[Saved data records]
= = =

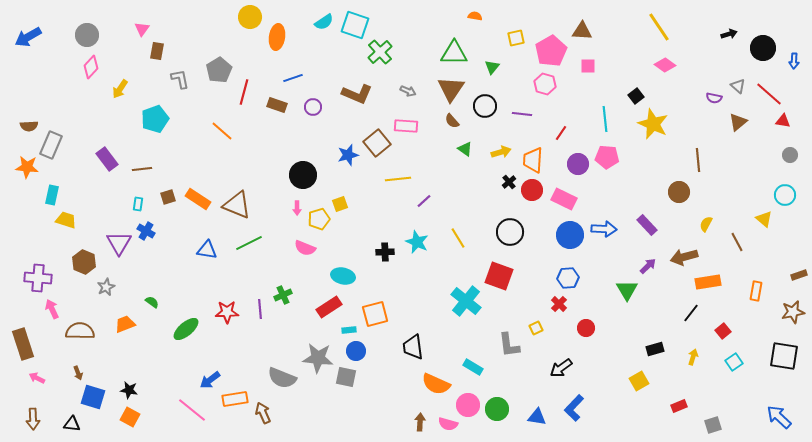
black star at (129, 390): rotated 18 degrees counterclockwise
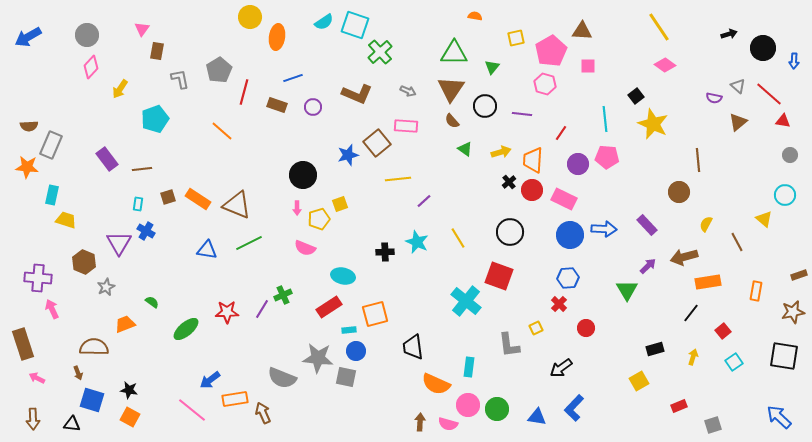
purple line at (260, 309): moved 2 px right; rotated 36 degrees clockwise
brown semicircle at (80, 331): moved 14 px right, 16 px down
cyan rectangle at (473, 367): moved 4 px left; rotated 66 degrees clockwise
blue square at (93, 397): moved 1 px left, 3 px down
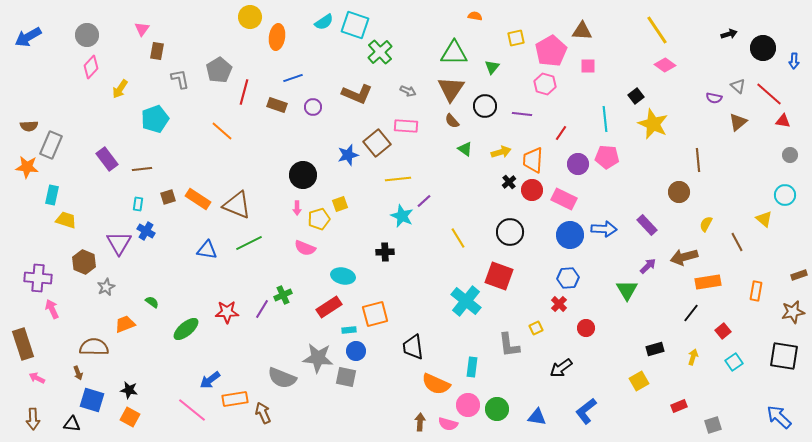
yellow line at (659, 27): moved 2 px left, 3 px down
cyan star at (417, 242): moved 15 px left, 26 px up
cyan rectangle at (469, 367): moved 3 px right
blue L-shape at (574, 408): moved 12 px right, 3 px down; rotated 8 degrees clockwise
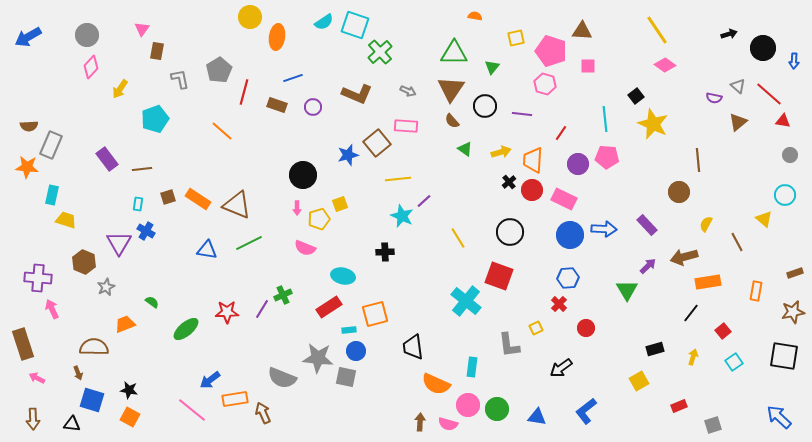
pink pentagon at (551, 51): rotated 24 degrees counterclockwise
brown rectangle at (799, 275): moved 4 px left, 2 px up
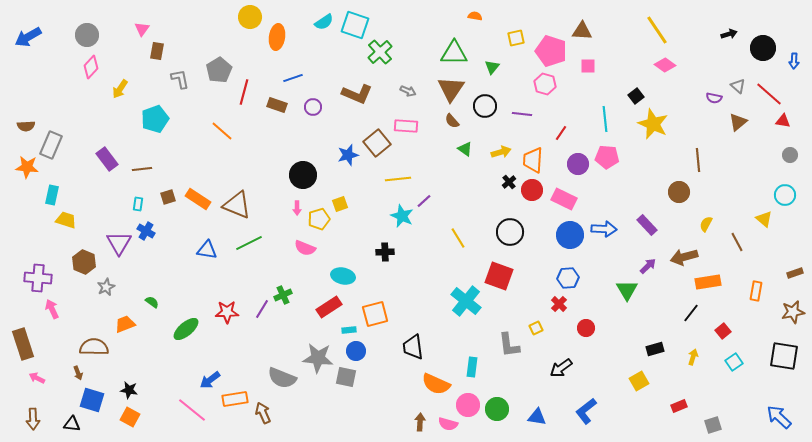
brown semicircle at (29, 126): moved 3 px left
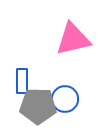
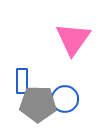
pink triangle: rotated 42 degrees counterclockwise
gray pentagon: moved 2 px up
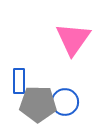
blue rectangle: moved 3 px left
blue circle: moved 3 px down
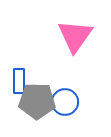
pink triangle: moved 2 px right, 3 px up
gray pentagon: moved 1 px left, 3 px up
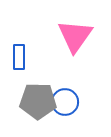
blue rectangle: moved 24 px up
gray pentagon: moved 1 px right
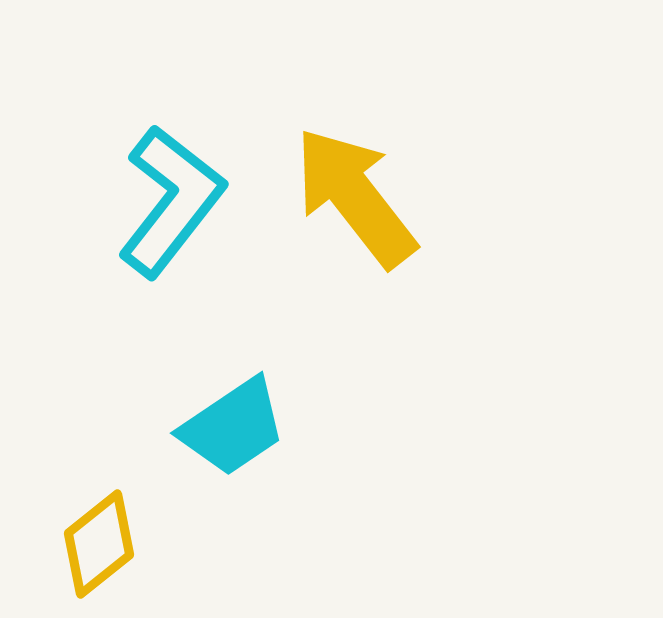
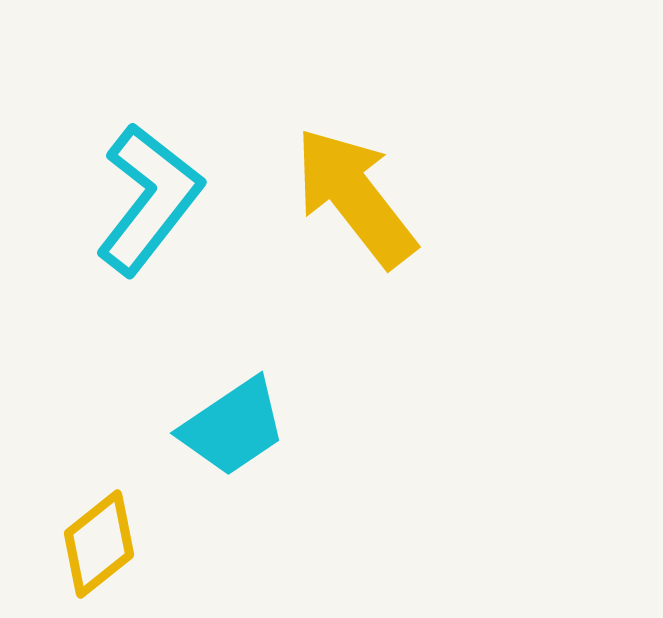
cyan L-shape: moved 22 px left, 2 px up
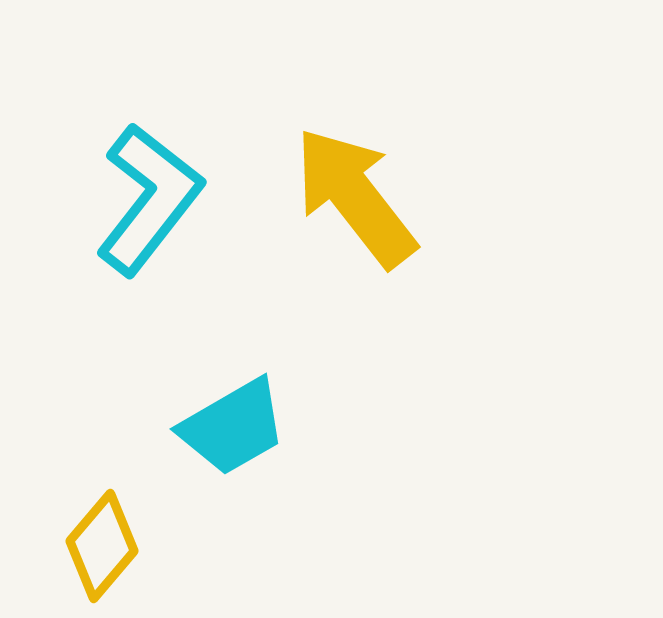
cyan trapezoid: rotated 4 degrees clockwise
yellow diamond: moved 3 px right, 2 px down; rotated 11 degrees counterclockwise
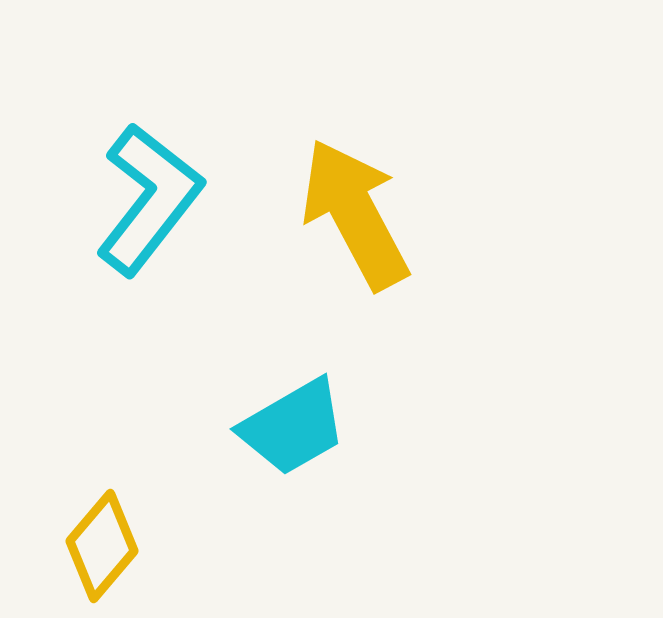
yellow arrow: moved 17 px down; rotated 10 degrees clockwise
cyan trapezoid: moved 60 px right
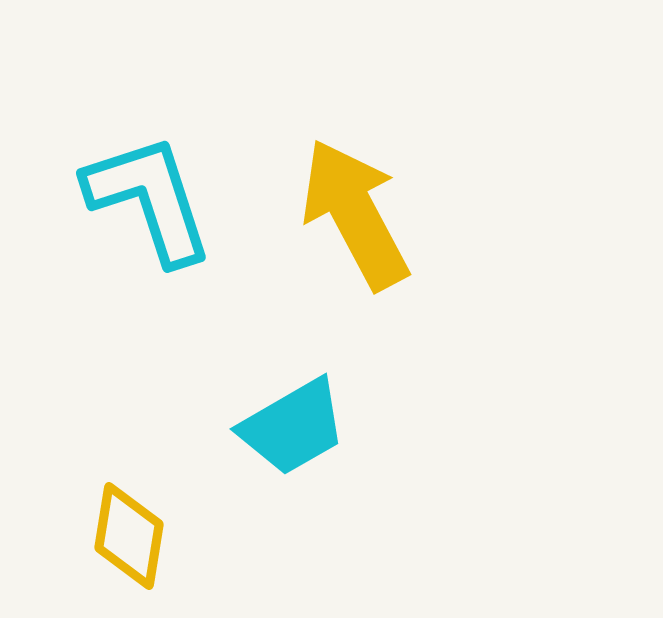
cyan L-shape: rotated 56 degrees counterclockwise
yellow diamond: moved 27 px right, 10 px up; rotated 31 degrees counterclockwise
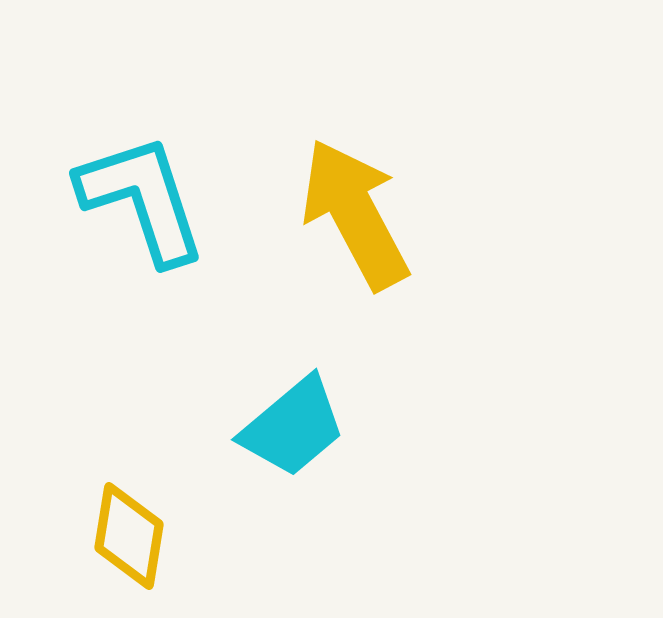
cyan L-shape: moved 7 px left
cyan trapezoid: rotated 10 degrees counterclockwise
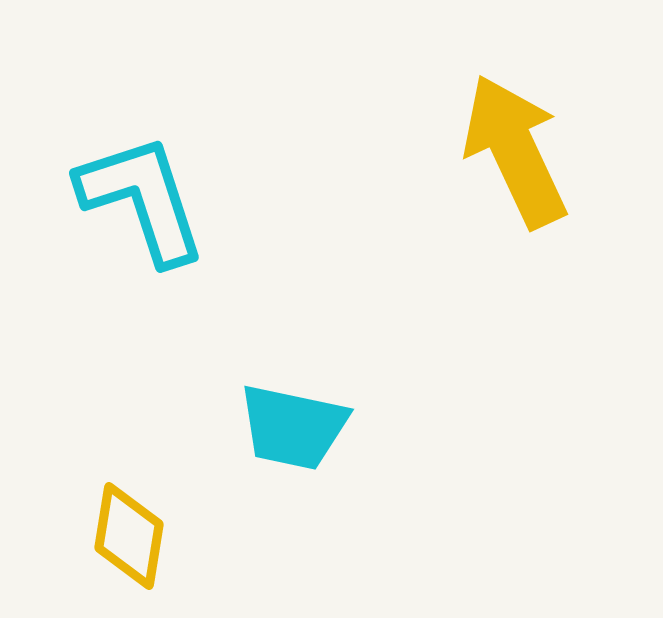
yellow arrow: moved 160 px right, 63 px up; rotated 3 degrees clockwise
cyan trapezoid: rotated 52 degrees clockwise
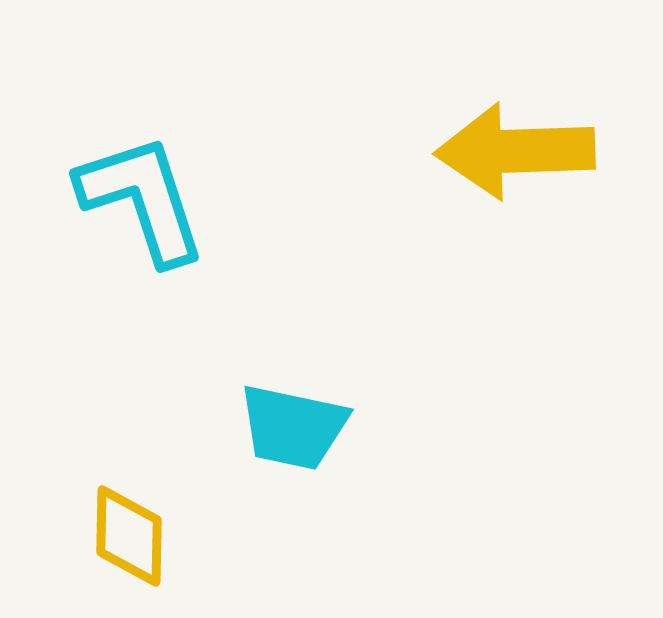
yellow arrow: rotated 67 degrees counterclockwise
yellow diamond: rotated 8 degrees counterclockwise
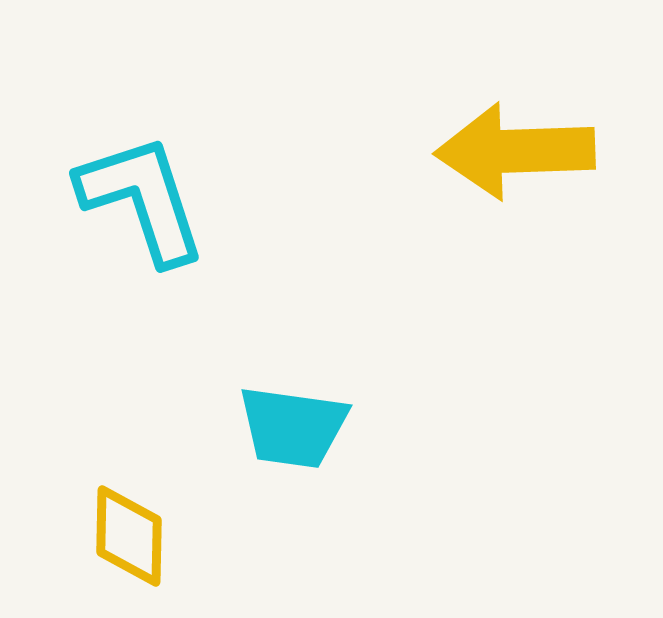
cyan trapezoid: rotated 4 degrees counterclockwise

= = =

WHAT IS REQUIRED: Could you copy out every line of the records above word for word, leaving out the pictures?

ANSWER TO THE PROBLEM:
black star at (129, 390): rotated 18 degrees counterclockwise
purple line at (260, 309): moved 2 px right; rotated 36 degrees clockwise
brown semicircle at (80, 331): moved 14 px right, 16 px down
cyan rectangle at (473, 367): moved 4 px left; rotated 66 degrees clockwise
blue square at (93, 397): moved 1 px left, 3 px down
yellow line at (659, 27): moved 2 px left, 3 px down
cyan star at (417, 242): moved 15 px left, 26 px up
cyan rectangle at (469, 367): moved 3 px right
blue L-shape at (574, 408): moved 12 px right, 3 px down; rotated 8 degrees clockwise
pink pentagon at (551, 51): rotated 24 degrees counterclockwise
brown rectangle at (799, 275): moved 4 px left, 2 px up
brown semicircle at (29, 126): moved 3 px left
pink triangle: rotated 42 degrees counterclockwise
gray pentagon: moved 2 px up
blue rectangle: moved 3 px left
blue circle: moved 3 px down
pink triangle: moved 2 px right, 3 px up
gray pentagon: moved 1 px left, 3 px up
blue rectangle: moved 24 px up
gray pentagon: moved 1 px right
cyan L-shape: moved 22 px left, 2 px up
cyan trapezoid: rotated 4 degrees clockwise
yellow diamond: moved 3 px right, 2 px down; rotated 11 degrees counterclockwise
yellow arrow: moved 17 px down; rotated 10 degrees clockwise
cyan trapezoid: moved 60 px right
cyan L-shape: rotated 56 degrees counterclockwise
yellow diamond: moved 27 px right, 10 px up; rotated 31 degrees counterclockwise
cyan L-shape: moved 7 px left
cyan trapezoid: rotated 10 degrees counterclockwise
yellow arrow: moved 160 px right, 63 px up; rotated 3 degrees clockwise
cyan trapezoid: rotated 52 degrees clockwise
yellow arrow: rotated 67 degrees counterclockwise
yellow diamond: rotated 8 degrees counterclockwise
cyan trapezoid: rotated 4 degrees counterclockwise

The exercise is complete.